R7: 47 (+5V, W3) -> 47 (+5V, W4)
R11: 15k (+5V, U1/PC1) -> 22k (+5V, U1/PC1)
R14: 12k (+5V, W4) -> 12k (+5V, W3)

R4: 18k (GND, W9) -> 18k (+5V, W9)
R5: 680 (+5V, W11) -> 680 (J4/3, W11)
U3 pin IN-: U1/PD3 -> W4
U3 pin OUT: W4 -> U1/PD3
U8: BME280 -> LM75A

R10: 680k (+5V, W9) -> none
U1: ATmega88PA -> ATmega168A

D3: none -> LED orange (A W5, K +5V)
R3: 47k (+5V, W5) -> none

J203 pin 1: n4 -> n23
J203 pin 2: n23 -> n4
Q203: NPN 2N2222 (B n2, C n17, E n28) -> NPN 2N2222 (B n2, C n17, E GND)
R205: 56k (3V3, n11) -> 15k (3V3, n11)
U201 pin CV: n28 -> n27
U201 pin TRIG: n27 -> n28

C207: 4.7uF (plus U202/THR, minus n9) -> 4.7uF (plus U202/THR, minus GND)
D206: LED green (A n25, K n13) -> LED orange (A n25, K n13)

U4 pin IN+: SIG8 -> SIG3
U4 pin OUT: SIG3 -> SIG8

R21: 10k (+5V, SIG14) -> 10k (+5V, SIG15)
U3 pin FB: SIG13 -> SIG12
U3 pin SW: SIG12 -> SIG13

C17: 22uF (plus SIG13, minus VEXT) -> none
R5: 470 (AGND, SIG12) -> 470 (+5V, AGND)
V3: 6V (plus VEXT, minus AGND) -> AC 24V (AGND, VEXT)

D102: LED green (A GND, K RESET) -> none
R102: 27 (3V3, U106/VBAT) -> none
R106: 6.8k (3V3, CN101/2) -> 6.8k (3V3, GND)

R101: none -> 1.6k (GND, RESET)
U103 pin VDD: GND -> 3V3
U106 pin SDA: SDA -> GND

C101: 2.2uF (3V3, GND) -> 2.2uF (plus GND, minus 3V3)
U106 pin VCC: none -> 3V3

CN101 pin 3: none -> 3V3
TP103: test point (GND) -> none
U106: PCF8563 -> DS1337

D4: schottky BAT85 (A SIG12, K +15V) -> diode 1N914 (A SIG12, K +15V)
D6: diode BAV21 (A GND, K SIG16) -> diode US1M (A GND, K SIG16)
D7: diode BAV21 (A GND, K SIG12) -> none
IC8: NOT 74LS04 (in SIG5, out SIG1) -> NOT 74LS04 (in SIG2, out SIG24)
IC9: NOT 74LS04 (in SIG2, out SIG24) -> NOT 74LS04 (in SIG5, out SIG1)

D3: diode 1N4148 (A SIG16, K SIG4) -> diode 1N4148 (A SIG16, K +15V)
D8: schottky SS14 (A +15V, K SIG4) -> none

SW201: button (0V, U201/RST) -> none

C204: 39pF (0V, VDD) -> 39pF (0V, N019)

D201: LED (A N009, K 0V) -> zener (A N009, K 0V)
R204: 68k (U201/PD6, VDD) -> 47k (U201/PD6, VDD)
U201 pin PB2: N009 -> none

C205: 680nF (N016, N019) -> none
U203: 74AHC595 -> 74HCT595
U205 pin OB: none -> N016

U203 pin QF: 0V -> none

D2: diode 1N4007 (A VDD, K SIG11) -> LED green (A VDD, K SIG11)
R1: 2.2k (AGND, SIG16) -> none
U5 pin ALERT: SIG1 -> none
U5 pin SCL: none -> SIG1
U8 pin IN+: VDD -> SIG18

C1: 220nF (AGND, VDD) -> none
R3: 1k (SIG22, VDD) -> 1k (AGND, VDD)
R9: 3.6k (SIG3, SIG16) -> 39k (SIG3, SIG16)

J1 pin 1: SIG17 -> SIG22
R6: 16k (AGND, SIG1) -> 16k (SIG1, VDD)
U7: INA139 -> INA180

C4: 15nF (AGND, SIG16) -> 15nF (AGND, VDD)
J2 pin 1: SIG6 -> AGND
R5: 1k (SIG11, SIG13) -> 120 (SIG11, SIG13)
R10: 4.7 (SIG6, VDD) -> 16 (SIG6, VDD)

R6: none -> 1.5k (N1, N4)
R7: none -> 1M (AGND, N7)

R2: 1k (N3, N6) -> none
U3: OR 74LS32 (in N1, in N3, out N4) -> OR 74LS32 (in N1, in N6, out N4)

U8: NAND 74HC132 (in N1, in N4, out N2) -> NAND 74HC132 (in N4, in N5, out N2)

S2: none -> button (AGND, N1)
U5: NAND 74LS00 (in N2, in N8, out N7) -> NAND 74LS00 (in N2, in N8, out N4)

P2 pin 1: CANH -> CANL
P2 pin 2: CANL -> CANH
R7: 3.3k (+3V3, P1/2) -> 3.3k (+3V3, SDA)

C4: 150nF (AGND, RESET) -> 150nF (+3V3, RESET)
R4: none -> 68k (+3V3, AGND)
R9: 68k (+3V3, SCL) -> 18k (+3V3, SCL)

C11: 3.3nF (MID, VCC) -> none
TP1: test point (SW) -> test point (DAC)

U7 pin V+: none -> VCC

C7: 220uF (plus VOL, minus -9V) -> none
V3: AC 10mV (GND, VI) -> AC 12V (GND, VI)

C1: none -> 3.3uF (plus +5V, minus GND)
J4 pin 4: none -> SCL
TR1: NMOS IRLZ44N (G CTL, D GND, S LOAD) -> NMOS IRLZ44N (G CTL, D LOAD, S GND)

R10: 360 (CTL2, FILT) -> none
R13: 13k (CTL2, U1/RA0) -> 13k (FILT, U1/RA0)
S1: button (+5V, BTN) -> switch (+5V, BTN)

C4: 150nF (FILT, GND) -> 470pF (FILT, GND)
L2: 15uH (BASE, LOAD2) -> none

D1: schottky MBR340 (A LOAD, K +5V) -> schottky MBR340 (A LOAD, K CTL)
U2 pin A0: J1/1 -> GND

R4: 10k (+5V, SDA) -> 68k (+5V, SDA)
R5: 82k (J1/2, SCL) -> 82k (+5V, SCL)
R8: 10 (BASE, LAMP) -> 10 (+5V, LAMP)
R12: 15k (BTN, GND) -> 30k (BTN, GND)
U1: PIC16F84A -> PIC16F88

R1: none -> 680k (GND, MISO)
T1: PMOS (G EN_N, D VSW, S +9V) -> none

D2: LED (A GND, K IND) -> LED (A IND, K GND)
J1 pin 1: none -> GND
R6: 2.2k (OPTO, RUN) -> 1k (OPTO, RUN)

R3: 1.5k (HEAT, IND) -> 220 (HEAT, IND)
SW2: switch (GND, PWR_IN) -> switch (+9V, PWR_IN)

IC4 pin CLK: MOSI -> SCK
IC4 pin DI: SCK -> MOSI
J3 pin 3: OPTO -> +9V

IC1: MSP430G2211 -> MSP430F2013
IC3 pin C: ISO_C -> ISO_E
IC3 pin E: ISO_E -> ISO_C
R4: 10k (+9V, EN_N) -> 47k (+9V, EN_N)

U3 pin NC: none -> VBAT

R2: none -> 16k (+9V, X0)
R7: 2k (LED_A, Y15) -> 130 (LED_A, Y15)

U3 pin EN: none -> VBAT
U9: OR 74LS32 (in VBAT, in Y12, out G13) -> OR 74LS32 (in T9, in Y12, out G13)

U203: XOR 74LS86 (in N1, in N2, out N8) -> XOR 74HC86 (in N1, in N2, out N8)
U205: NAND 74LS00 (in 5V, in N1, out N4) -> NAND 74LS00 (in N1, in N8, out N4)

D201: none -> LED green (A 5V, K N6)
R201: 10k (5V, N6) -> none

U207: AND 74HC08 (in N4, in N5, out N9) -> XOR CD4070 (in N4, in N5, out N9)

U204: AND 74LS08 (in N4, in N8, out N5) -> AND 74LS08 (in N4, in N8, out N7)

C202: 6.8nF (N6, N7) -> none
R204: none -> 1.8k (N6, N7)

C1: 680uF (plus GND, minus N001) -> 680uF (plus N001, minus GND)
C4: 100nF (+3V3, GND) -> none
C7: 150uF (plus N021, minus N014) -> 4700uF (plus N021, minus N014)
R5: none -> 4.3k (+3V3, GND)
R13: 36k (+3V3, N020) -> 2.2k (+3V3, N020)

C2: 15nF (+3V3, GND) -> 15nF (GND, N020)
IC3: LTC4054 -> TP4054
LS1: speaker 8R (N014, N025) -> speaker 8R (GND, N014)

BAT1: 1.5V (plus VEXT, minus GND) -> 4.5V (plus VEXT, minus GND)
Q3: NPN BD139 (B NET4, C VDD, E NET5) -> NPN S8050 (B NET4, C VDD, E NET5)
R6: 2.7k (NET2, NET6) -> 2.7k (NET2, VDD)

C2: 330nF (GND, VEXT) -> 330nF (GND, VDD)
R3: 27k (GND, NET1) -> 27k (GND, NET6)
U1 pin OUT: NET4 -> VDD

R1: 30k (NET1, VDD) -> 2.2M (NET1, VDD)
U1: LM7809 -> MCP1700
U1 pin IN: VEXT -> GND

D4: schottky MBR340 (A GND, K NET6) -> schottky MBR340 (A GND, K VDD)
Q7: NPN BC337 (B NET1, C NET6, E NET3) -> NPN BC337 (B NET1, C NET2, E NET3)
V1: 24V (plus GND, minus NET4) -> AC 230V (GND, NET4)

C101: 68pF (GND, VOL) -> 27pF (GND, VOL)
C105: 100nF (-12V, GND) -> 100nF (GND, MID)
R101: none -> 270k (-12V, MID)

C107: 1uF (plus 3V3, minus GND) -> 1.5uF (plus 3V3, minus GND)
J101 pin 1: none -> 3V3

________________________

*YOUR INSTRUCTIONS:*
Filter the records down to the lines that contain the string "schottky", and copy those lines.

*SOLVED PROBLEM:*
D4: schottky BAT85 (A SIG12, K +15V) -> diode 1N914 (A SIG12, K +15V)
D8: schottky SS14 (A +15V, K SIG4) -> none
D1: schottky MBR340 (A LOAD, K +5V) -> schottky MBR340 (A LOAD, K CTL)
D4: schottky MBR340 (A GND, K NET6) -> schottky MBR340 (A GND, K VDD)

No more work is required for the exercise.